[Start of section]

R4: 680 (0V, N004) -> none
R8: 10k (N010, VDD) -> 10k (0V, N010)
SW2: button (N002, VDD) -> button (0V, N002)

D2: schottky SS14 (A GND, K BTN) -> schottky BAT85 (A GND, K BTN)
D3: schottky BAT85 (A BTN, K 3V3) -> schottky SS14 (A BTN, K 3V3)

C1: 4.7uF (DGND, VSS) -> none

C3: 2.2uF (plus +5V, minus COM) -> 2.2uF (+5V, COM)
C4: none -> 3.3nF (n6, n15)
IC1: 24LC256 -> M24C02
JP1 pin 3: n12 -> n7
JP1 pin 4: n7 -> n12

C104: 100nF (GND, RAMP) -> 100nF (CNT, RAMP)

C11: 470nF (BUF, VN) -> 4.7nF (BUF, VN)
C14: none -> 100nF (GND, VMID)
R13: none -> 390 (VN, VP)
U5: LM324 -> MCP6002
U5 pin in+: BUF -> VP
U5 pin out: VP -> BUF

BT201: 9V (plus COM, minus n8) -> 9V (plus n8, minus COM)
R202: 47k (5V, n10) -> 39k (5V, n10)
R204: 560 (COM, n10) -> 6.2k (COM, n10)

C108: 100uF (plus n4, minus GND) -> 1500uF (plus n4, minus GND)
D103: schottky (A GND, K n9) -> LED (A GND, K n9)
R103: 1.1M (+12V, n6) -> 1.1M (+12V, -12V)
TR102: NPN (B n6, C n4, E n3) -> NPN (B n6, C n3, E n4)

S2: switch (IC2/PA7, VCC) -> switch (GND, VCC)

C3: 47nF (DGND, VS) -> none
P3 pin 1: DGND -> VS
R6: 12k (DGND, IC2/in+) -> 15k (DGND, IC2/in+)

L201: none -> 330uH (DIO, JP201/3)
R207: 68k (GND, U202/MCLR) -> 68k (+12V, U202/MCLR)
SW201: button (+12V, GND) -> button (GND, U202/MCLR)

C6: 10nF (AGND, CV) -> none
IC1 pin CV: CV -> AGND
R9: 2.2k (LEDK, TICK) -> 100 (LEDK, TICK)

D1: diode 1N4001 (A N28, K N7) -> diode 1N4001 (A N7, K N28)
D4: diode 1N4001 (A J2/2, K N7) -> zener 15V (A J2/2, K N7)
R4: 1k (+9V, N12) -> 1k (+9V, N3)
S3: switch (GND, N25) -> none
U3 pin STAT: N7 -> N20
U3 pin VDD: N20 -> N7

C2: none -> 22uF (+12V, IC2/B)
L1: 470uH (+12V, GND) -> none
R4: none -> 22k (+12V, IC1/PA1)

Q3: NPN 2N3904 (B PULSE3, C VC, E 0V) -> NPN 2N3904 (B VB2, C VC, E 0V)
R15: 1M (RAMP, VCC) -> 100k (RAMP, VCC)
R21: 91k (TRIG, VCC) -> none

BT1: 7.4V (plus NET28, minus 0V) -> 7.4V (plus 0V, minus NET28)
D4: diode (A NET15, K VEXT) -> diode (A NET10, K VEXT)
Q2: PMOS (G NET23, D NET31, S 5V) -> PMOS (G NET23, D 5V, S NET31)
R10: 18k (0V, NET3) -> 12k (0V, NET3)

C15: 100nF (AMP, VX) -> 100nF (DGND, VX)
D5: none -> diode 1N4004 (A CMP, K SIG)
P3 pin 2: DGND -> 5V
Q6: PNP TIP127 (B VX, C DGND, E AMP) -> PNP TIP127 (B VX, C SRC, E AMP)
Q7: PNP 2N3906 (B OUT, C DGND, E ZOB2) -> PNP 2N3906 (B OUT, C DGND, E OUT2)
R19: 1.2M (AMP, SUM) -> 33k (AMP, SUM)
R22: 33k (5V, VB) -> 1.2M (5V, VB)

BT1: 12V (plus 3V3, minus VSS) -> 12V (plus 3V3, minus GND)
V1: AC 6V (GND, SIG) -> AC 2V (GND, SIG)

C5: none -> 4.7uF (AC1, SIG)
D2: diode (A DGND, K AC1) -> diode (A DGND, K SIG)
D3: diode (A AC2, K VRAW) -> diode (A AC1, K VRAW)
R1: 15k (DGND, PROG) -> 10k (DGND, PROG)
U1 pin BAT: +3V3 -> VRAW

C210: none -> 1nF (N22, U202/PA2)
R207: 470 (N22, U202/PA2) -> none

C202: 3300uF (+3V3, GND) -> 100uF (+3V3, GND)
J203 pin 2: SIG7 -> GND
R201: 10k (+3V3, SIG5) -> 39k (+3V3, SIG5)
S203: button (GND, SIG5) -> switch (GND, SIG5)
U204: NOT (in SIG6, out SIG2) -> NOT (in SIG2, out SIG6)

[End of section]

- _Activity_: Locate and copy each line in the data above that includes the word "VRAW".

- _Response_:
D3: diode (A AC2, K VRAW) -> diode (A AC1, K VRAW)
U1 pin BAT: +3V3 -> VRAW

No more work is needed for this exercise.